What is expected :: Look through the records below for the line with "orange star: (134, 173)". Return that line and each one after it up to and including the line with "yellow hexagon: (367, 607)", exactly.

Information shown ::
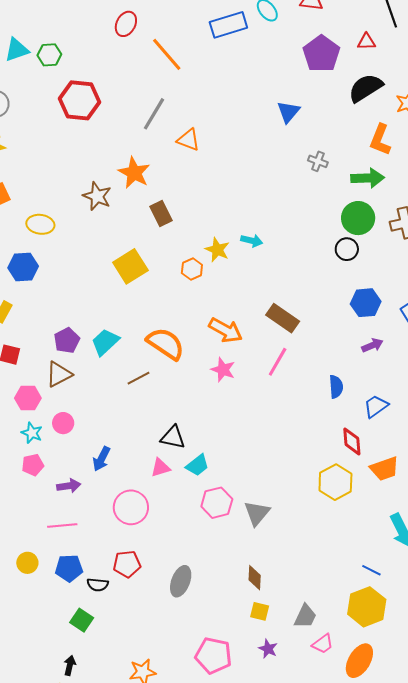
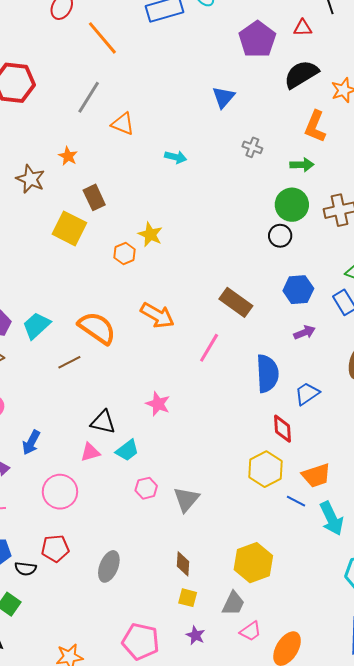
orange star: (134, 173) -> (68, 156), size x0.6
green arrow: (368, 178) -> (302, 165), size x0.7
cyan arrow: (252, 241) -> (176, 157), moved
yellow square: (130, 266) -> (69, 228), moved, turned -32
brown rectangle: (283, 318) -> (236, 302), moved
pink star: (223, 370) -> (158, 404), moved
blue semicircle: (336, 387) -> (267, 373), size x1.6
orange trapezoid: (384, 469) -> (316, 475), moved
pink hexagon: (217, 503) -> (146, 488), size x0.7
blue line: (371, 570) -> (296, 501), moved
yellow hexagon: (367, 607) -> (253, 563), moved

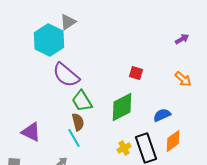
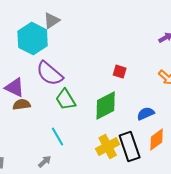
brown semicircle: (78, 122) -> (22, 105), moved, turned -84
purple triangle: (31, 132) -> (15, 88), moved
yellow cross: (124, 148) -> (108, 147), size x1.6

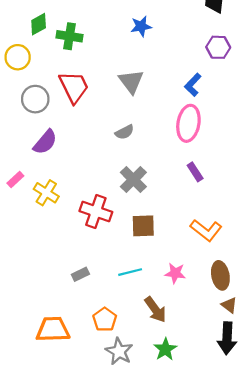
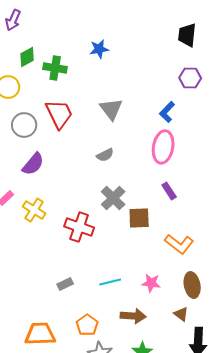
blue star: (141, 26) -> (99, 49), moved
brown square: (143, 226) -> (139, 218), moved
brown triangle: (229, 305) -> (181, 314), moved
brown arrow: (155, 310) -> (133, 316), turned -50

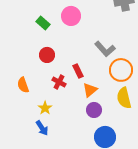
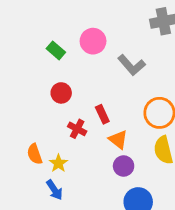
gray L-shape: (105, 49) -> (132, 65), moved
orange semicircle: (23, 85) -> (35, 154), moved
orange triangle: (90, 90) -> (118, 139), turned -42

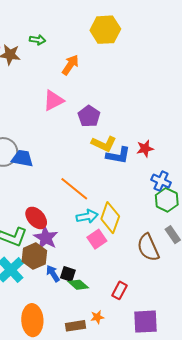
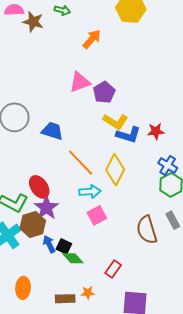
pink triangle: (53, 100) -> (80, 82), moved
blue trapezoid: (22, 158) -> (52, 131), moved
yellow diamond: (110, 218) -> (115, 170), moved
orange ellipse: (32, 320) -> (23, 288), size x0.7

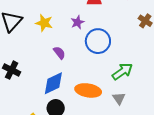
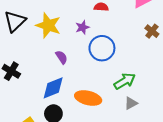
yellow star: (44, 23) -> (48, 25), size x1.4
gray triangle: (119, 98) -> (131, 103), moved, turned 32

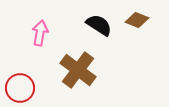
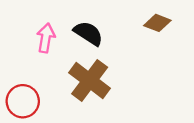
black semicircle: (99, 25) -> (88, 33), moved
--
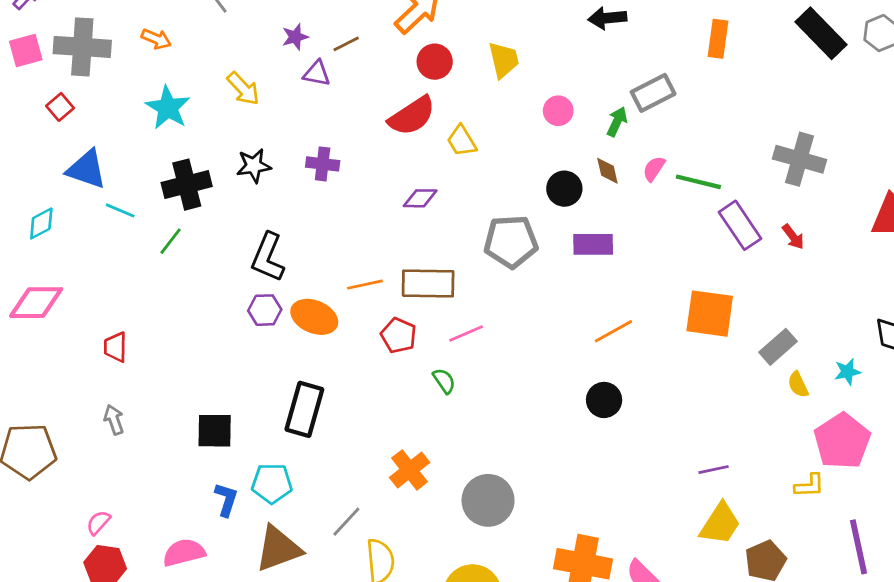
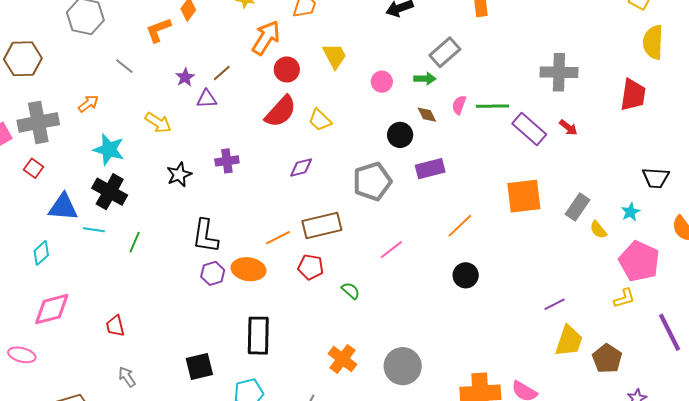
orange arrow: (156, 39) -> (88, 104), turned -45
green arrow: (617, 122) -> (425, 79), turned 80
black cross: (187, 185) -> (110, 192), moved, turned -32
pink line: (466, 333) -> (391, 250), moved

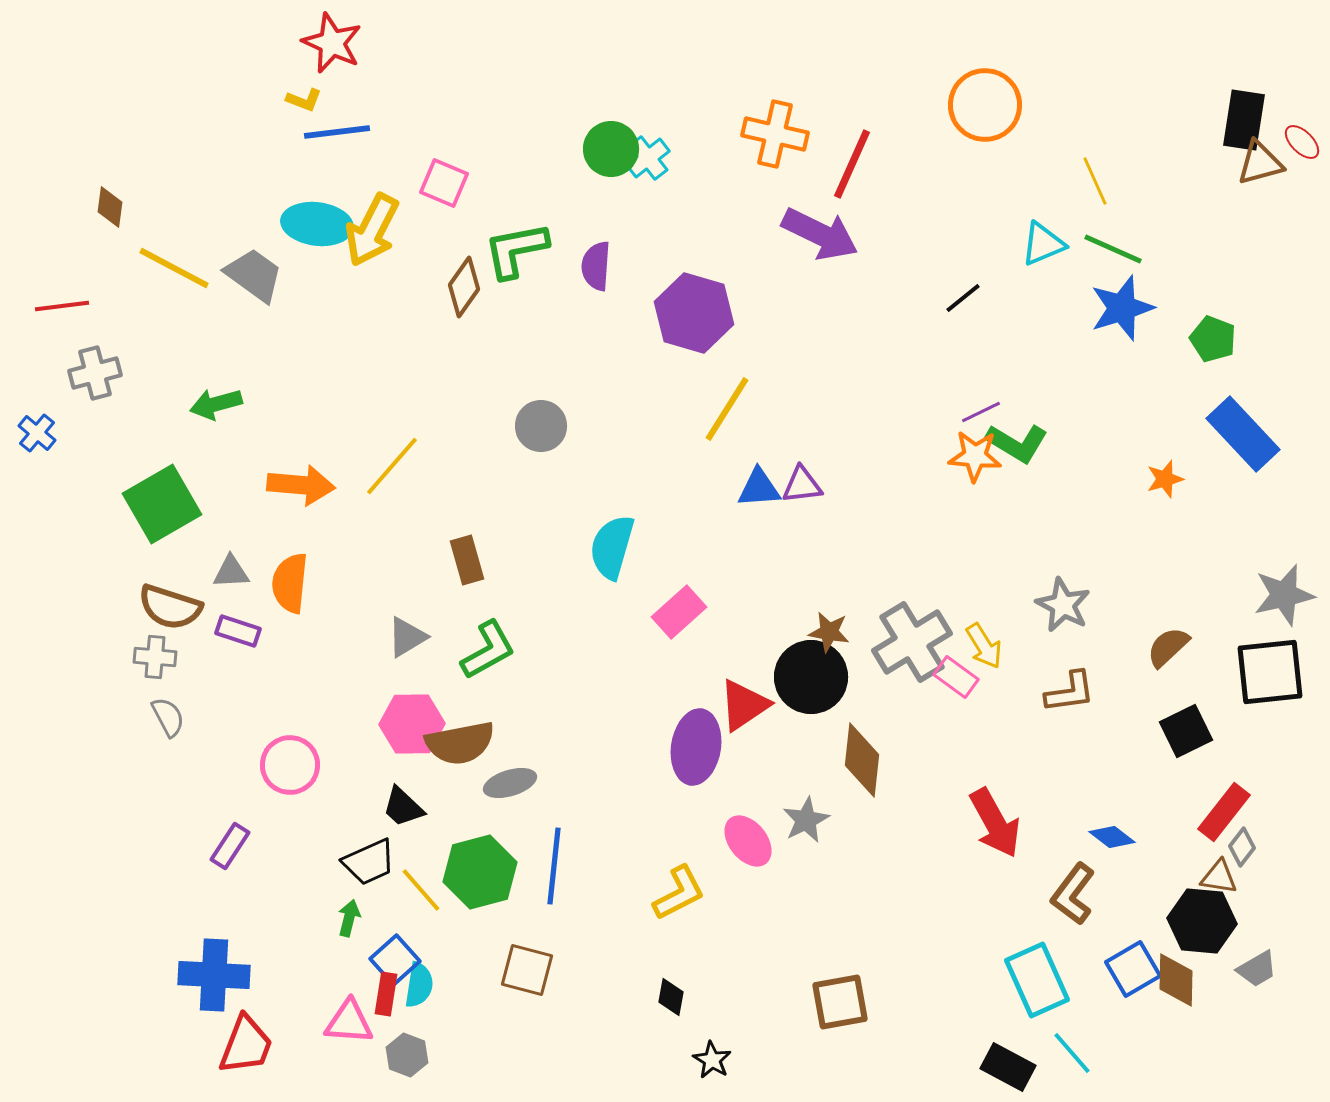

Answer for the task ::
orange star: (134, 173) -> (68, 156), size x0.6
green arrow: (368, 178) -> (302, 165), size x0.7
cyan arrow: (252, 241) -> (176, 157), moved
yellow square: (130, 266) -> (69, 228), moved, turned -32
brown rectangle: (283, 318) -> (236, 302), moved
pink star: (223, 370) -> (158, 404), moved
blue semicircle: (336, 387) -> (267, 373), size x1.6
orange trapezoid: (384, 469) -> (316, 475), moved
pink hexagon: (217, 503) -> (146, 488), size x0.7
blue line: (371, 570) -> (296, 501), moved
yellow hexagon: (367, 607) -> (253, 563), moved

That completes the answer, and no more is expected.